Before-and-after change data –
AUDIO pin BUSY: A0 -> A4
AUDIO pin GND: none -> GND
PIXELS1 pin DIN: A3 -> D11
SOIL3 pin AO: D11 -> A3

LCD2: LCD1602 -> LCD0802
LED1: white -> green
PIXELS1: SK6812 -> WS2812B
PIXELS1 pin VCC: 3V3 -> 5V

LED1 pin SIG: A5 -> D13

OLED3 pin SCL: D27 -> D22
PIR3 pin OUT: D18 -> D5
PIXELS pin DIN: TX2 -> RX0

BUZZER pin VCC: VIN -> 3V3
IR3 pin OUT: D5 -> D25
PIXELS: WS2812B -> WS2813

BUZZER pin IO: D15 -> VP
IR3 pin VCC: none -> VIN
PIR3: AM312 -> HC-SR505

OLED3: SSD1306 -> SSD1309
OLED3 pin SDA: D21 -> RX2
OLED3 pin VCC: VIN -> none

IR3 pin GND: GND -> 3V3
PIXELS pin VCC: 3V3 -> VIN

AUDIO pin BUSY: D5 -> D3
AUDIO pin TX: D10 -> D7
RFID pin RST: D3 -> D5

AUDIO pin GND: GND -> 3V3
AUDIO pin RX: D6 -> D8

Exercise goal –
Beginning at the line where "IR3 pin GND: GND -> 3V3" appears, extract each line through the end of the data above; keep them exact and include nothing else.

Exercise answer –
IR3 pin GND: GND -> 3V3
PIXELS pin VCC: 3V3 -> VIN

AUDIO pin BUSY: D5 -> D3
AUDIO pin TX: D10 -> D7
RFID pin RST: D3 -> D5

AUDIO pin GND: GND -> 3V3
AUDIO pin RX: D6 -> D8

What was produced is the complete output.